About this exercise: Starting from the line with "C102: 1uF (plus", transcribe each line to the end of the records below. Copy them exactly and write nothing else.

[Version difference data]
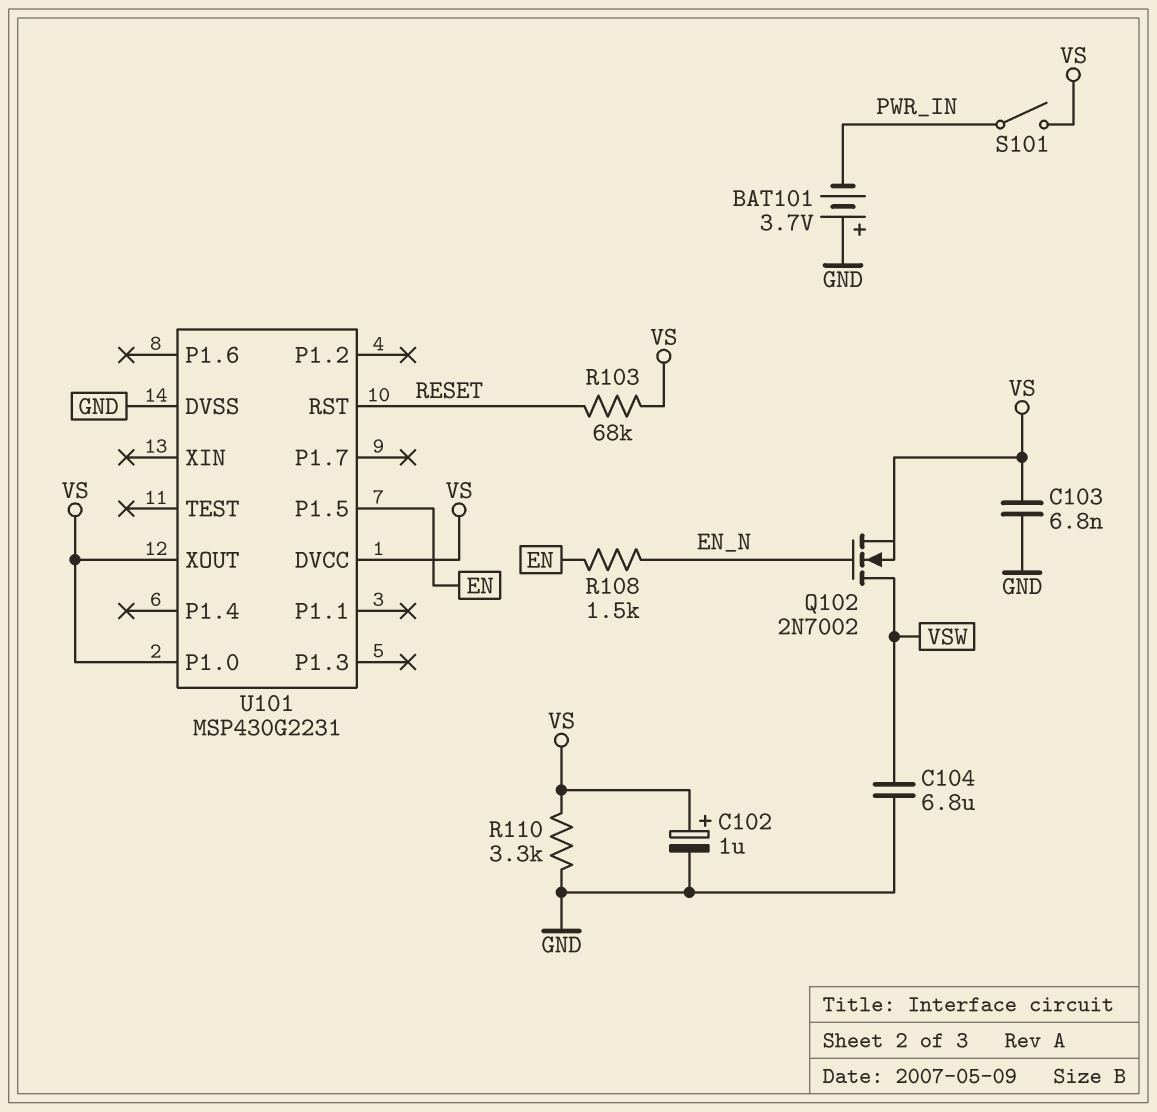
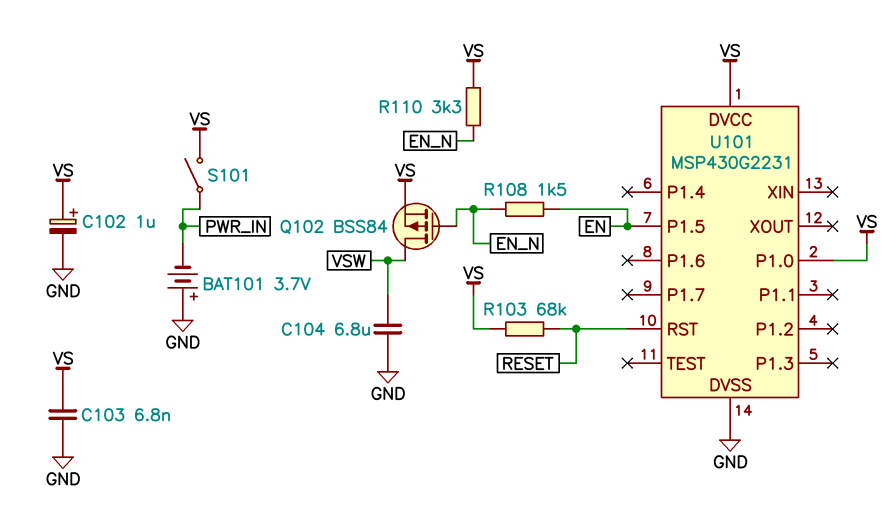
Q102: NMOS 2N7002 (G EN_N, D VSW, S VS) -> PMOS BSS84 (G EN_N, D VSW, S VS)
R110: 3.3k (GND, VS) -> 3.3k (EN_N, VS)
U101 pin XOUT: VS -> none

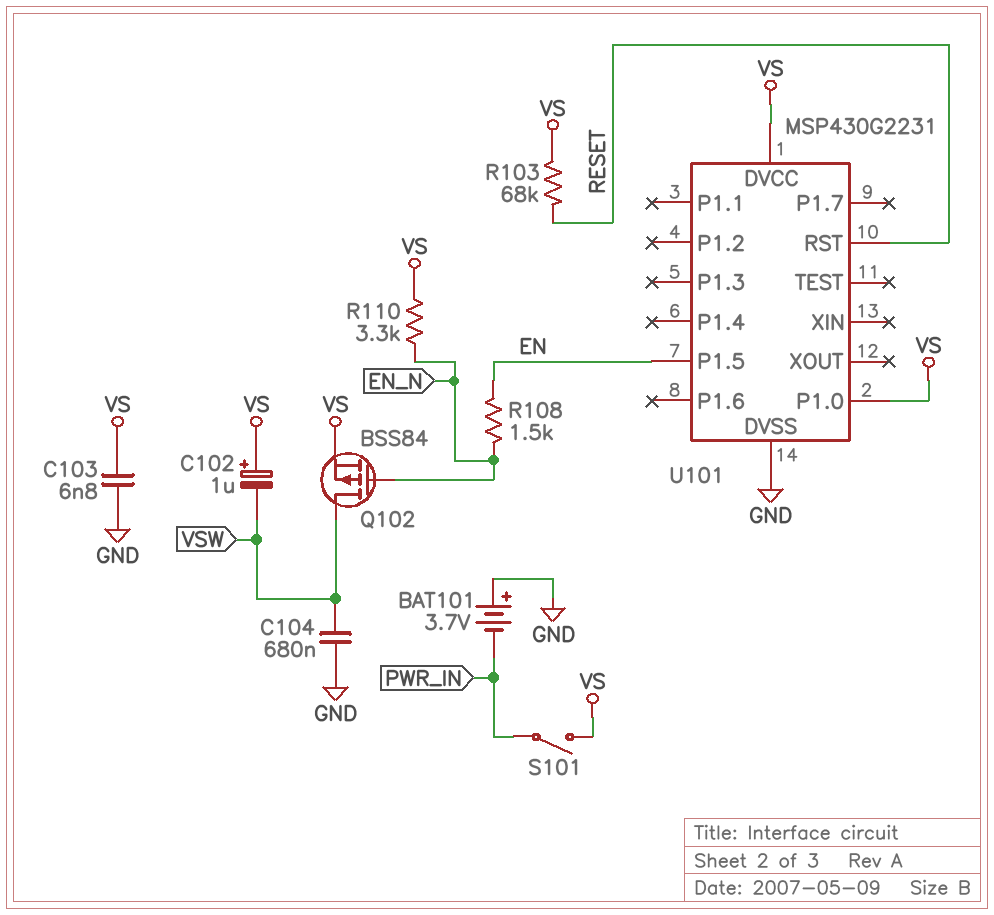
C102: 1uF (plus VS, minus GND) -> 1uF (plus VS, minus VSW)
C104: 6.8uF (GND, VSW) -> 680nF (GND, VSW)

Worked solution:
C102: 1uF (plus VS, minus GND) -> 1uF (plus VS, minus VSW)
C104: 6.8uF (GND, VSW) -> 680nF (GND, VSW)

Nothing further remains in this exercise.